YOUR INSTRUCTIONS » Set every entry down again exactly, omitting none.

[Data items]
•••

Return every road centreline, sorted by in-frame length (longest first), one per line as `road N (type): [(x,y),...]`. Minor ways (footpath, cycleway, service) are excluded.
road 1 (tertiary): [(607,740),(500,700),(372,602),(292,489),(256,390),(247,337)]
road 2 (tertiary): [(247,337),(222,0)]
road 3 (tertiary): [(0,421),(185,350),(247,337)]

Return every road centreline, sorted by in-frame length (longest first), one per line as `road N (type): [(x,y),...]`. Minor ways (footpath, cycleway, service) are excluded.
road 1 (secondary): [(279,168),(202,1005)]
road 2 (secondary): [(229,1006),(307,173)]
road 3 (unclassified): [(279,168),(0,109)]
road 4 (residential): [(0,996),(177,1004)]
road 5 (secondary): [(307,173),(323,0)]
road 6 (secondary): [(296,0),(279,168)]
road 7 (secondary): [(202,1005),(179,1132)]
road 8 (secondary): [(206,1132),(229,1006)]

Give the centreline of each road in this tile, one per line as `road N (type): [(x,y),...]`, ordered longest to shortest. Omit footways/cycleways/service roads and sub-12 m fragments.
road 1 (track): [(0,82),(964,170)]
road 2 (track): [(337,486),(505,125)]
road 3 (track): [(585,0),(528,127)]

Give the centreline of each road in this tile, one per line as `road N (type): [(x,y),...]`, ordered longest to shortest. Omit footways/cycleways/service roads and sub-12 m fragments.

•••

EXERCISE RESULT »
Return every road centreline, sorted by in-frame length (longest first), one per line as `road N (type): [(x,y),...]`. Minor ways (footpath, cycleway, service) are excluded.
road 1 (tertiary): [(607,740),(500,700),(372,602),(292,489),(256,390),(247,337)]
road 2 (tertiary): [(247,337),(222,0)]
road 3 (tertiary): [(0,421),(185,350),(247,337)]

Return every road centreline, sorted by in-frame length (longest first), one per line as `road N (type): [(x,y),...]`. Minor ways (footpath, cycleway, service) are excluded.
road 1 (secondary): [(279,168),(202,1005)]
road 2 (secondary): [(229,1006),(307,173)]
road 3 (unclassified): [(279,168),(0,109)]
road 4 (residential): [(0,996),(177,1004)]
road 5 (secondary): [(307,173),(323,0)]
road 6 (secondary): [(296,0),(279,168)]
road 7 (secondary): [(202,1005),(179,1132)]
road 8 (secondary): [(206,1132),(229,1006)]

Give the centreline of each road in this tile, one per line as `road N (type): [(x,y),...]`, ordered longest to shortest. Omit footways/cycleways/service roads and sub-12 m fragments.
road 1 (track): [(0,82),(964,170)]
road 2 (track): [(337,486),(505,125)]
road 3 (track): [(585,0),(528,127)]

Give the centreline of each road in this tile, one per line as `road N (type): [(x,y),...]`, ordered longest to shortest. Omit footways/cycleways/service roads and sub-12 m fragments.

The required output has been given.